→ **PROBLEM DESCRIPTION**: Each record below should be returned word for word, with no pictures included.

→ **Collection entries**:
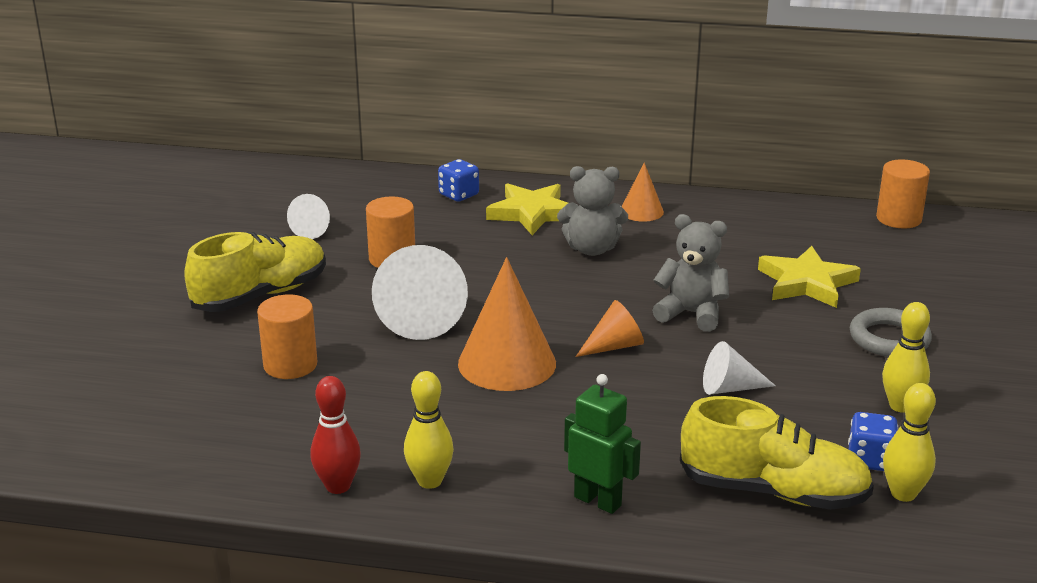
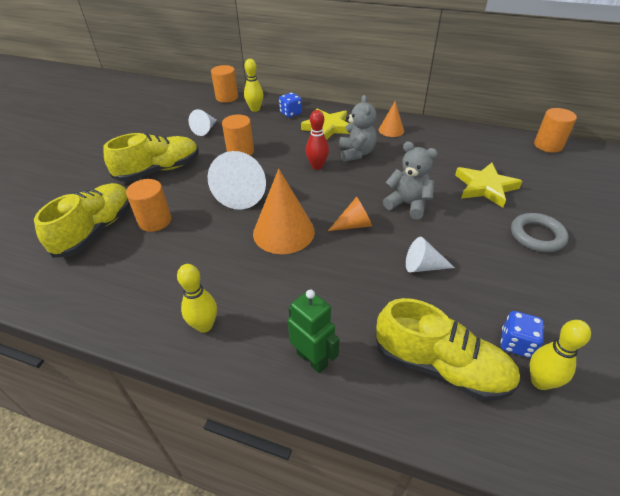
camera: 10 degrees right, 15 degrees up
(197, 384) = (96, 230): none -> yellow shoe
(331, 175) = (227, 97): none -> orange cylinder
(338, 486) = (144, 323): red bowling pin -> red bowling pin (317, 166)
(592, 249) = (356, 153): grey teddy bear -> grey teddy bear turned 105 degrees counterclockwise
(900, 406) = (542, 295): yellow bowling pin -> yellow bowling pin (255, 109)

→ **RESPONSE TO THE EXERCISE**:
camera: 10 degrees right, 15 degrees up
(197, 384) = (96, 230): none -> yellow shoe
(331, 175) = (227, 97): none -> orange cylinder
(338, 486) = (144, 323): red bowling pin -> red bowling pin (317, 166)
(592, 249) = (356, 153): grey teddy bear -> grey teddy bear turned 105 degrees counterclockwise
(900, 406) = (542, 295): yellow bowling pin -> yellow bowling pin (255, 109)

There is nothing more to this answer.